Search the records for the string "yellow" and report how many lines contain it, with nothing else.
##### Exercise material #####
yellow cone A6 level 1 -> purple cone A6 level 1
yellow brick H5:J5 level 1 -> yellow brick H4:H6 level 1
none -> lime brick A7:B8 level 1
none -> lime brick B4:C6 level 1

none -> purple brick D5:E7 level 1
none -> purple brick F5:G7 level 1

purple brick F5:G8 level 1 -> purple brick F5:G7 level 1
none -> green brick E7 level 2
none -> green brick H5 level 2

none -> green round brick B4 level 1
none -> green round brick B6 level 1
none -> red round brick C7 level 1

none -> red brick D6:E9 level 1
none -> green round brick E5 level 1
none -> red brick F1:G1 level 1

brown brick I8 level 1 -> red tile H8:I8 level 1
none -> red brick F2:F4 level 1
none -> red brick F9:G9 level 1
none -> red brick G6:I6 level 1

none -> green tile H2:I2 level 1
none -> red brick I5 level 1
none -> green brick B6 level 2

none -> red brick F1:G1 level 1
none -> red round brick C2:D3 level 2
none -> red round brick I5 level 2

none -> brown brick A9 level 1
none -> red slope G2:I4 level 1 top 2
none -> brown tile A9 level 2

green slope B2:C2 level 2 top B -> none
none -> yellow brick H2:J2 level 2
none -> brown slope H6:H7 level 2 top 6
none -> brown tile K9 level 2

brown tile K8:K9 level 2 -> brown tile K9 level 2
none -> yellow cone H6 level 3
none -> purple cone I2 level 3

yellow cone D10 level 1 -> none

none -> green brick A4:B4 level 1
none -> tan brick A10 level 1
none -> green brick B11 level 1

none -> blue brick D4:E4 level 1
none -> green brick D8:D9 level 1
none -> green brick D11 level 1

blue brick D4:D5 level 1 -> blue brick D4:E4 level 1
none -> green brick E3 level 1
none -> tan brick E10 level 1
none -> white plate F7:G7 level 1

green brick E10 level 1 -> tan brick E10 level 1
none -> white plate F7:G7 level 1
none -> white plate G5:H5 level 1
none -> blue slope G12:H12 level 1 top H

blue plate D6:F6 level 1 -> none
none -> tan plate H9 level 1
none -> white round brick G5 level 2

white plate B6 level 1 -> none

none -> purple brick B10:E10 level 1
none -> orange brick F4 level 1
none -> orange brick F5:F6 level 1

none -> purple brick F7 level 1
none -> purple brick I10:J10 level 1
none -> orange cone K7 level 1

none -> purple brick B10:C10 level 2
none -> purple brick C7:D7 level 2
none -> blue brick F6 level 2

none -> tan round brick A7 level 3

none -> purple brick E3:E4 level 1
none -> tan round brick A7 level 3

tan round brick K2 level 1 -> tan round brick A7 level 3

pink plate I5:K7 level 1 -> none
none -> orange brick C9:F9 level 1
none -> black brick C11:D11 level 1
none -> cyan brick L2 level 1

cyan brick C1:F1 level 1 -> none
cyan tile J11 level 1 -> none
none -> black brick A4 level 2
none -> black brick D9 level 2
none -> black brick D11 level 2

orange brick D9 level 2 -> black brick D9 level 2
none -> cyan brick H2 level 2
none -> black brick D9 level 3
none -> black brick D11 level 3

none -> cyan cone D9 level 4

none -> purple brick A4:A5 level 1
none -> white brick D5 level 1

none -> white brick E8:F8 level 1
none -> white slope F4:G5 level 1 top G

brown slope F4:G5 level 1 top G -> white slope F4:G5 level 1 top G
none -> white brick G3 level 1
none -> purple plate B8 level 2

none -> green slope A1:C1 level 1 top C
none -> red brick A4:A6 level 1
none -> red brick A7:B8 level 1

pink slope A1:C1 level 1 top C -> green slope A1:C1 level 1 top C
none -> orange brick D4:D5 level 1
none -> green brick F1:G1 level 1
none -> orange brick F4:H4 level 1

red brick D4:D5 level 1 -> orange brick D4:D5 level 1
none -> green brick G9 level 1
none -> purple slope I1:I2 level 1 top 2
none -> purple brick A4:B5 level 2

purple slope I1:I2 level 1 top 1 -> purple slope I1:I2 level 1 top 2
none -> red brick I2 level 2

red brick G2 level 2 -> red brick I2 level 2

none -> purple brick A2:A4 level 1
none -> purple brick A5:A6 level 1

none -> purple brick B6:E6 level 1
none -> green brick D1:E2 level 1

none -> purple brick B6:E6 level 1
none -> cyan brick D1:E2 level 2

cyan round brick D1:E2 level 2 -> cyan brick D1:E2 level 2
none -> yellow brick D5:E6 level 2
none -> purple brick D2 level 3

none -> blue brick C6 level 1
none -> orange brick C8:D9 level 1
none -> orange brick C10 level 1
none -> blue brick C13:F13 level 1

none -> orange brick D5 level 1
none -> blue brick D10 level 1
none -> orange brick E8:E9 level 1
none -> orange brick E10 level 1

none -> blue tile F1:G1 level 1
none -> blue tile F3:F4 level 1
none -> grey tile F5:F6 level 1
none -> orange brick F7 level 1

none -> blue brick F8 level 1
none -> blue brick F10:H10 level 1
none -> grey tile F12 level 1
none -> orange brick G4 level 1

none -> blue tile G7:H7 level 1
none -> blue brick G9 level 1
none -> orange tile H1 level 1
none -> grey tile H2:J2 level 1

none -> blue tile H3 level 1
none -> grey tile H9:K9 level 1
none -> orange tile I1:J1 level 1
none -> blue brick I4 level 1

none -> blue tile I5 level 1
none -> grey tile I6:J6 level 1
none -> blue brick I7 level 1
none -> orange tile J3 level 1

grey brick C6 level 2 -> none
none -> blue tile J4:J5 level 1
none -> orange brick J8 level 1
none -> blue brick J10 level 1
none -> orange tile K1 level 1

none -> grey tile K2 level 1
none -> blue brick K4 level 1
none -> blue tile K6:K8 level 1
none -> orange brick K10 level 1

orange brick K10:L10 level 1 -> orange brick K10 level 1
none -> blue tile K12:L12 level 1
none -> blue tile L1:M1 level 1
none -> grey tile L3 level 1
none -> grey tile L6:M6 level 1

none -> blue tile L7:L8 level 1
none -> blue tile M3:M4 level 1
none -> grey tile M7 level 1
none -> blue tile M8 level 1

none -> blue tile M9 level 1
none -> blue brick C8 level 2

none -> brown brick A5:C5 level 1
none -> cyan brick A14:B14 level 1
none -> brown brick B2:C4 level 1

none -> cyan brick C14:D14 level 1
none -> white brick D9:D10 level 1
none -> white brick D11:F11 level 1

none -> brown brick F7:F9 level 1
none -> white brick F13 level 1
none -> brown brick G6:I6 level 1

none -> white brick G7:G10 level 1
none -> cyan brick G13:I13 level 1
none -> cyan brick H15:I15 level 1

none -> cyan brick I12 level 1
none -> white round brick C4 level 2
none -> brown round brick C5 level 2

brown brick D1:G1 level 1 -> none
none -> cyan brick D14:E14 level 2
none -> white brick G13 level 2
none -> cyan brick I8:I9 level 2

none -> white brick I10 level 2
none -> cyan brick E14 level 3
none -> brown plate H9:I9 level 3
#####
Solved exercise =>
6